TASK INPUT Start Marker
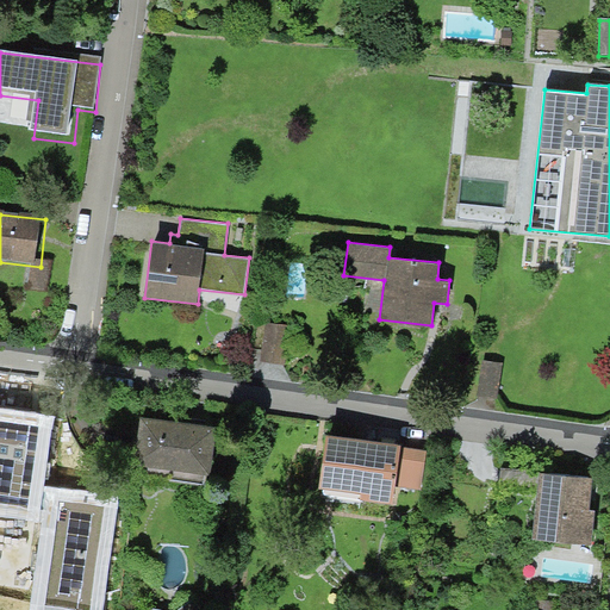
[(37,397),(0,391),(0,446),(29,449),(37,397)]
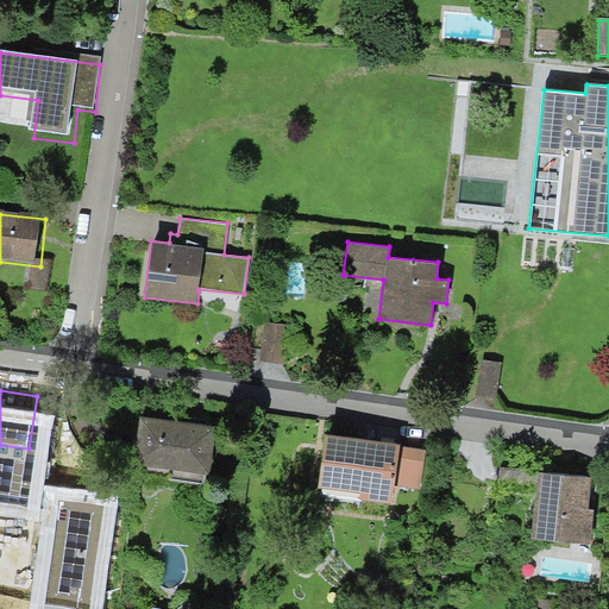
[(143,464),(217,476),(223,432),(149,421),(143,464)]
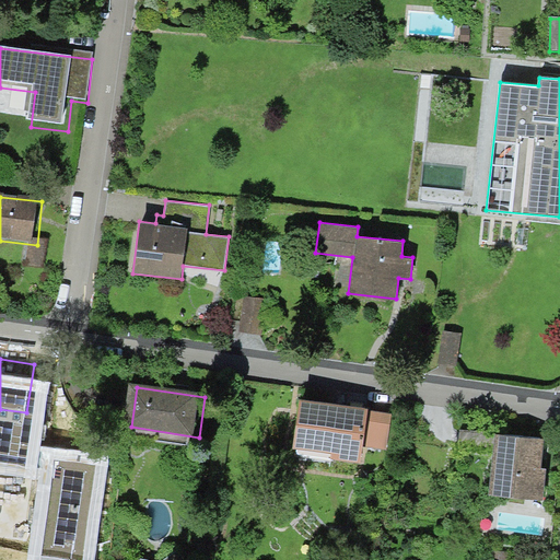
[(371,405),(307,398),(303,446),(365,453),(371,405)]
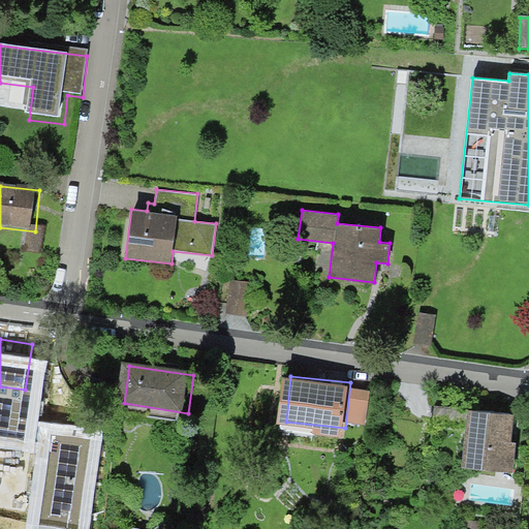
[(473,409),(468,465),(506,469),(511,412),(473,409)]
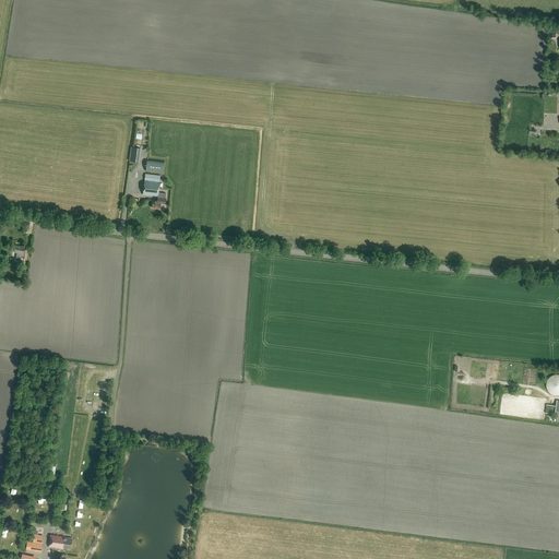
[(129,162),(139,163),(141,149),(131,146),(129,162)]
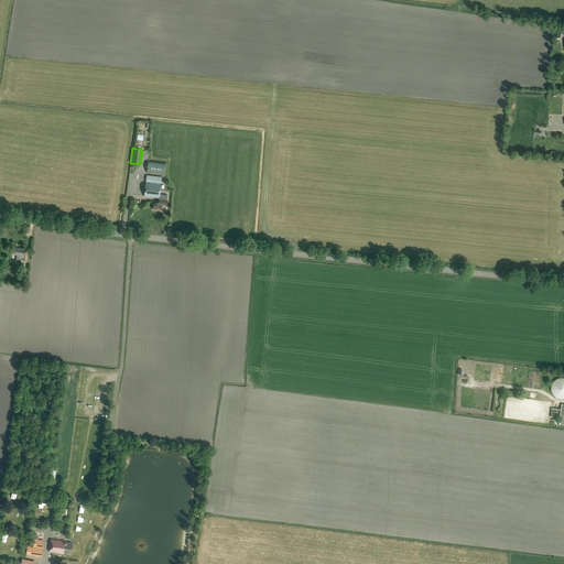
[(149,161),(147,172),(164,174),(165,163),(149,161)]
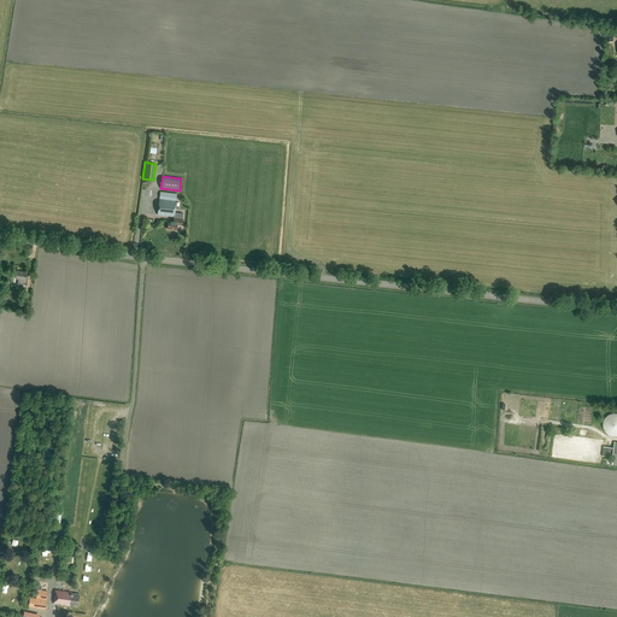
[(183,213),(175,212),(176,193),(159,192),(157,215),(174,217),(174,222),(169,222),(168,229),(177,230),(177,224),(182,225),(183,218),(182,218),(183,213)]
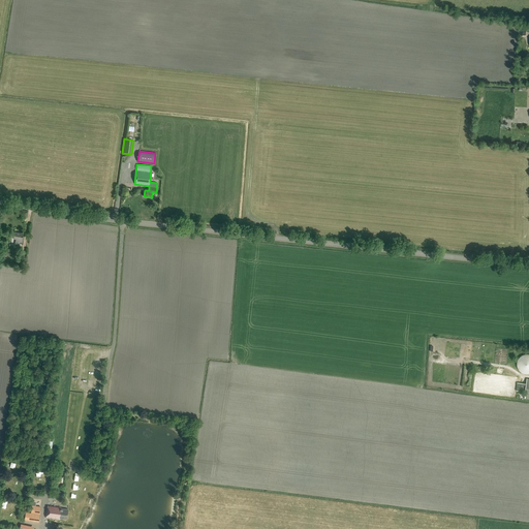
[(14,246),(18,246),(19,242),(22,243),(24,234),(14,231),(13,239),(16,239),(14,246)]
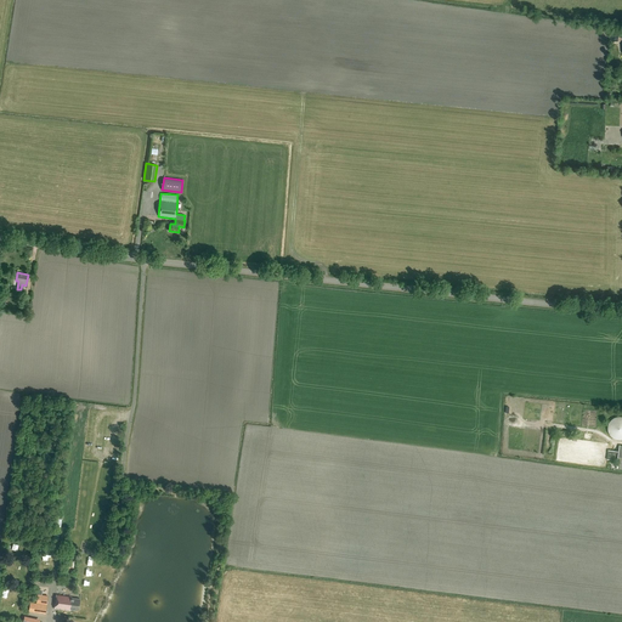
[(608,428),(608,429),(608,430),(609,431),(609,433),(609,434),(610,435),(610,436),(611,436),(612,437),(614,439),(615,439),(616,440),(617,440),(618,440),(620,440),(621,440),(621,439),(621,417),(620,417),(618,417),(617,417),(616,417),(615,418),(614,418),(612,419),(611,420),(610,422),(609,423),(609,424),(609,425),(608,425),(608,427),(608,428)]
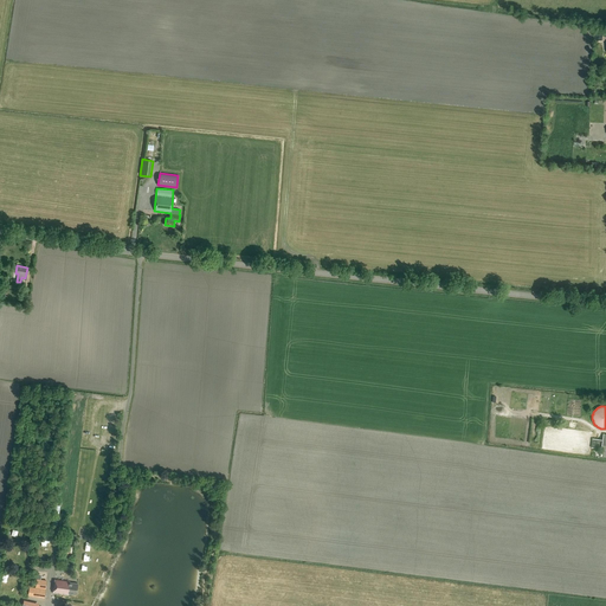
[(53,593),(69,595),(69,593),(77,594),(78,584),(70,582),(70,581),(55,579),(53,593)]
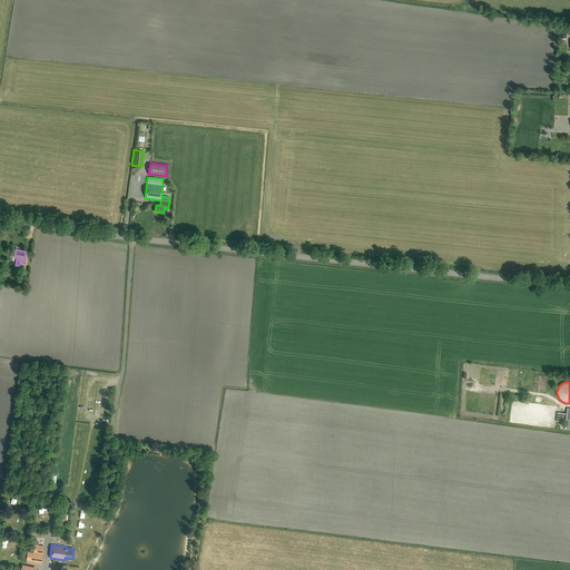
All buildings are outlined.
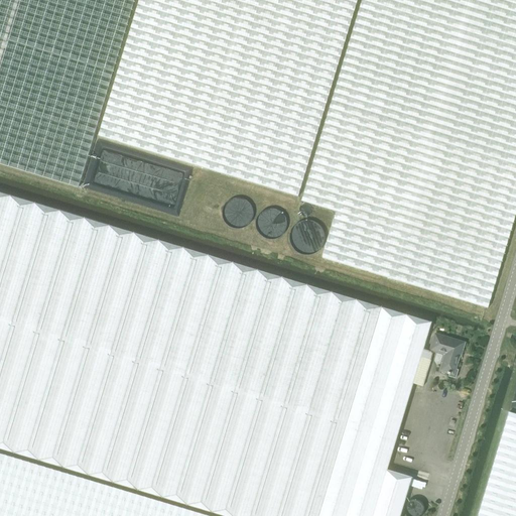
[(0,0),(0,163),(78,187),(134,0),(0,0)]
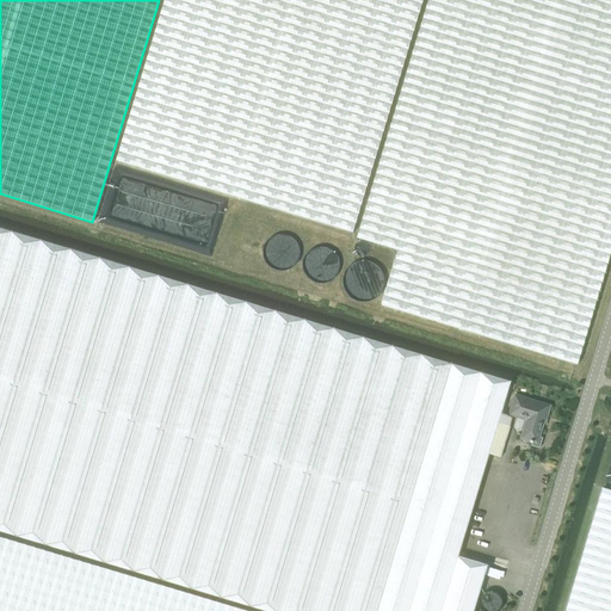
[(423,0),(164,0),(116,162),(353,234),(423,0)]
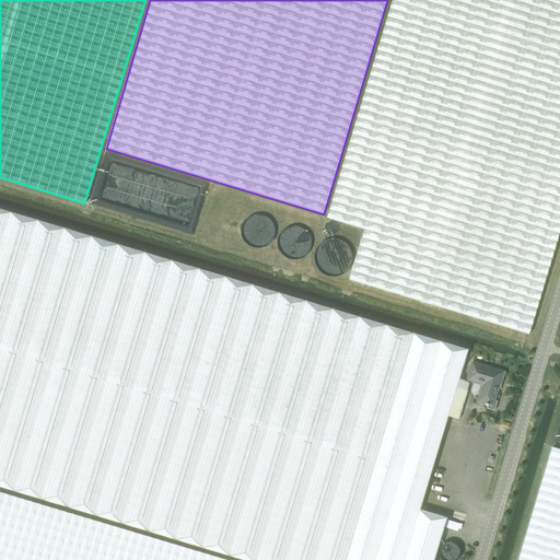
[(559,0),(392,0),(357,118),(327,219),(364,230),(350,280),(529,335),(559,231),(559,0)]
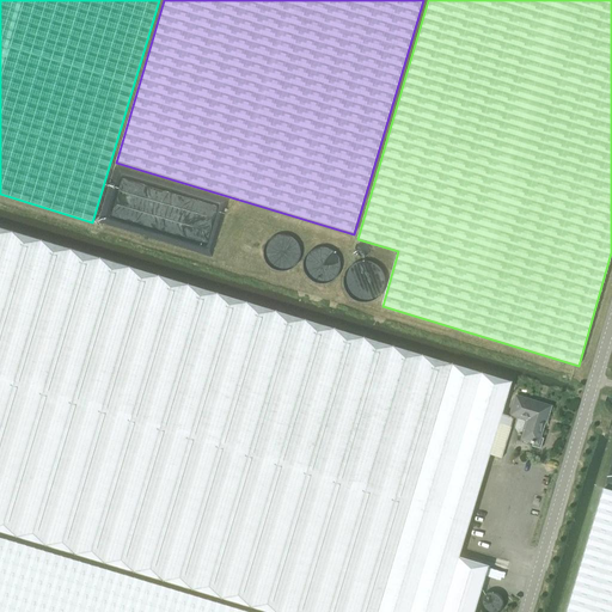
[(512,418),(502,415),(512,383),(129,268),(0,228),(0,532),(46,546),(263,611),(473,611),(488,567),(459,558),(490,454),(502,458),(510,427),(509,427),(512,418)]
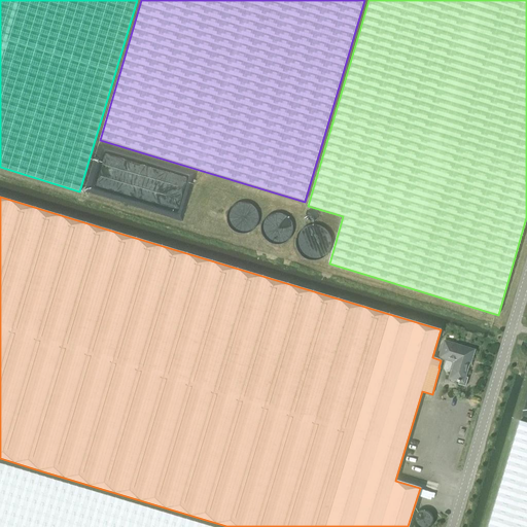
[(445,342),(440,355),(455,360),(449,379),(457,381),(457,382),(459,383),(458,384),(465,386),(467,378),(465,377),(469,363),(467,362),(471,350),(445,342)]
TASK INPUT End Marker
# [EXERCISE AIM]
Leave the pictures out. Extract exactly the lines running from the one with "[(371,405),(307,398),(303,446),(365,453),(371,405)]" through the last entry, both ends included.

# [ANSWER TO THIS EXERCISE]
[(371,405),(307,398),(303,446),(365,453),(371,405)]
[(473,409),(468,465),(506,469),(511,412),(473,409)]
[(129,162),(139,163),(141,149),(131,146),(129,162)]
[(149,161),(147,172),(164,174),(165,163),(149,161)]
[(183,213),(175,212),(176,193),(159,192),(157,215),(174,217),(174,222),(169,222),(168,229),(177,230),(177,224),(182,225),(183,218),(182,218),(183,213)]
[(14,246),(18,246),(19,242),(22,243),(24,234),(14,231),(13,239),(16,239),(14,246)]
[(608,428),(608,429),(608,430),(609,431),(609,433),(609,434),(610,435),(610,436),(611,436),(612,437),(614,439),(615,439),(616,440),(617,440),(618,440),(620,440),(621,440),(621,439),(621,417),(620,417),(618,417),(617,417),(616,417),(615,418),(614,418),(612,419),(611,420),(610,422),(609,423),(609,424),(609,425),(608,425),(608,427),(608,428)]
[(53,593),(69,595),(69,593),(77,594),(78,584),(70,582),(70,581),(55,579),(53,593)]
All buildings are outlined.
[(0,0),(0,163),(78,187),(134,0),(0,0)]
[(423,0),(164,0),(116,162),(353,234),(423,0)]
[(559,0),(392,0),(357,118),(327,219),(364,230),(350,280),(529,335),(559,231),(559,0)]
[(512,418),(502,415),(512,383),(129,268),(0,228),(0,532),(46,546),(263,611),(473,611),(488,567),(459,558),(490,454),(502,458),(510,427),(509,427),(512,418)]
[(445,342),(440,355),(455,360),(449,379),(457,381),(457,382),(459,383),(458,384),(465,386),(467,378),(465,377),(469,363),(467,362),(471,350),(445,342)]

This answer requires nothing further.